»»

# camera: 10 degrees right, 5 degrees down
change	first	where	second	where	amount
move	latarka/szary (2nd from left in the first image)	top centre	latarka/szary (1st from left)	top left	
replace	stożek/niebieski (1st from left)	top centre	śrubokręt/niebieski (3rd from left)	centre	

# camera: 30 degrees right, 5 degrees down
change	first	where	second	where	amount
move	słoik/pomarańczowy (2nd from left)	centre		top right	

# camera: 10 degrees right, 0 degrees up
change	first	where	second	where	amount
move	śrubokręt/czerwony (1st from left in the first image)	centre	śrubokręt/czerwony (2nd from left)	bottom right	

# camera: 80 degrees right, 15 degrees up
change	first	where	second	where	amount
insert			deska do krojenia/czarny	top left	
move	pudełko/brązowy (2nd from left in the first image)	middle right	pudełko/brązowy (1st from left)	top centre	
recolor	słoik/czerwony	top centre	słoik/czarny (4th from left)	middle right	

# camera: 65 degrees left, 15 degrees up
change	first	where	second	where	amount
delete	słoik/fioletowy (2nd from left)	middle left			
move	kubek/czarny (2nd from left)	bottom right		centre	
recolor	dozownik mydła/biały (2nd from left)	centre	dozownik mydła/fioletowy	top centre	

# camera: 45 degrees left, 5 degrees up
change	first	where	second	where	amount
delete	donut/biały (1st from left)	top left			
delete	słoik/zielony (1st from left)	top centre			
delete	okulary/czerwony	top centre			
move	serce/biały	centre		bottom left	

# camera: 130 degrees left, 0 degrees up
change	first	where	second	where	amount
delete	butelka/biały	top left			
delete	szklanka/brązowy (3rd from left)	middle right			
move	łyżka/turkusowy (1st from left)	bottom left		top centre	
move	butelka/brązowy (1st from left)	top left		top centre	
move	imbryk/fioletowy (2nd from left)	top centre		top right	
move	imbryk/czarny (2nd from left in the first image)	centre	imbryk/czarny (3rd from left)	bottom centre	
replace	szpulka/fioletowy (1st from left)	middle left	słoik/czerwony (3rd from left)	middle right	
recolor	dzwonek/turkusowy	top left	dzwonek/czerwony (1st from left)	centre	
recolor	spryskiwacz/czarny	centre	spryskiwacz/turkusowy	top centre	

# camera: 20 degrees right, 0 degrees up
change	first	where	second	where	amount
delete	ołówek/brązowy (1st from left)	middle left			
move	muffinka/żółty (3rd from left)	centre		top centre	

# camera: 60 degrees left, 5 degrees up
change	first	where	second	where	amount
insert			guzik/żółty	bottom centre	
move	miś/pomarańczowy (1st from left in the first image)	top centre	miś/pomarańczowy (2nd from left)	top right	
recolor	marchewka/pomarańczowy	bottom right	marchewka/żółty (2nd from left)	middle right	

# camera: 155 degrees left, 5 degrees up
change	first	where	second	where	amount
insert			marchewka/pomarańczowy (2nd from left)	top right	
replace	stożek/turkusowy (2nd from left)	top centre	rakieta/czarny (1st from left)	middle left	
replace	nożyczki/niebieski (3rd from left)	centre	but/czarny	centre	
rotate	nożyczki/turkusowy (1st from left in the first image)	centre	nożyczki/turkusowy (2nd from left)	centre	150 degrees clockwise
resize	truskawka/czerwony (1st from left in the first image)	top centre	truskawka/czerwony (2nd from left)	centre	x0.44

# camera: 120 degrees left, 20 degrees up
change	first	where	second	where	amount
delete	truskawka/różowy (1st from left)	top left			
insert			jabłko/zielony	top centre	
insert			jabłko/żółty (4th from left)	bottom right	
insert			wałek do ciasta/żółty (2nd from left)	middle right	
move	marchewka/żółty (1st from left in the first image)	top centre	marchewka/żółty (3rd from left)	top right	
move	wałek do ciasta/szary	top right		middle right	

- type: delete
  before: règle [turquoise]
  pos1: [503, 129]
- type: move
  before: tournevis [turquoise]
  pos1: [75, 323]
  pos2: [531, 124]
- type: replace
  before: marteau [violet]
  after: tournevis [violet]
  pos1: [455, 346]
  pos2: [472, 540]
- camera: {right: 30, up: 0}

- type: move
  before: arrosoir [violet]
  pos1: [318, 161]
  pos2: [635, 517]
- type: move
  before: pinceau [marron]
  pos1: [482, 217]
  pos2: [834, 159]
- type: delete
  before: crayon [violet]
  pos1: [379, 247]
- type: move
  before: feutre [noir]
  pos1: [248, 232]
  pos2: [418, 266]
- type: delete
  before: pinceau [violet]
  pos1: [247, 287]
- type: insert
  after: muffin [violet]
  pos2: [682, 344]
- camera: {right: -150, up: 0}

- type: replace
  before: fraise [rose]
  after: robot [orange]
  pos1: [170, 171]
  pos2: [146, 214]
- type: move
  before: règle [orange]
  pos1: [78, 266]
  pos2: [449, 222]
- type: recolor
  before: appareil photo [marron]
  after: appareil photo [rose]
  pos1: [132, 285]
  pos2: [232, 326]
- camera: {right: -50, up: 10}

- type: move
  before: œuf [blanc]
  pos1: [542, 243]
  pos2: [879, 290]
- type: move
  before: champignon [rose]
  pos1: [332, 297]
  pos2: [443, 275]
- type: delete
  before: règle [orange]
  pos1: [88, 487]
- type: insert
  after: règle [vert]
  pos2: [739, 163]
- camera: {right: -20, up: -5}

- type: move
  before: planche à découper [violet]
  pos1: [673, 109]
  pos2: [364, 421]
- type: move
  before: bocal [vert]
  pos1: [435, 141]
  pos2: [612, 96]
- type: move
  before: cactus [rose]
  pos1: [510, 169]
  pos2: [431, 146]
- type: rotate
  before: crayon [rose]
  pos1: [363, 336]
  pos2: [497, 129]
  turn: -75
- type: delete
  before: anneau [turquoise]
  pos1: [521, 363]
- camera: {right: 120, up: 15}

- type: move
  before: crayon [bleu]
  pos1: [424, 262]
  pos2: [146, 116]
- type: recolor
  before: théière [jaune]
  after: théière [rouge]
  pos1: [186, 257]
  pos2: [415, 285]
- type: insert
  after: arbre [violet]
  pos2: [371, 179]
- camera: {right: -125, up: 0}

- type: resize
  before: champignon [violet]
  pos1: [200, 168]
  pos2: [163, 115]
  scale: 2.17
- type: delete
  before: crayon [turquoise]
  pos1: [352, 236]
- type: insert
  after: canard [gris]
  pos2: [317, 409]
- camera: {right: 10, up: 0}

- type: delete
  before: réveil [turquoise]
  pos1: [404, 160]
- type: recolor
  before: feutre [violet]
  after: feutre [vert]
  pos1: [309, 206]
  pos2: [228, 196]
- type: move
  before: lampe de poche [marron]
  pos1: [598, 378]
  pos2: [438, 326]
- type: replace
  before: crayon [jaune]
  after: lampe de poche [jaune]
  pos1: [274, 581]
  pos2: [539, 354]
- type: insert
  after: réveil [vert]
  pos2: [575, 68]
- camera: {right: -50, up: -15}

««

_Work instruction_
Please say how many lines in the entries hold the string "szary". Give only the number.

_Expected output_
2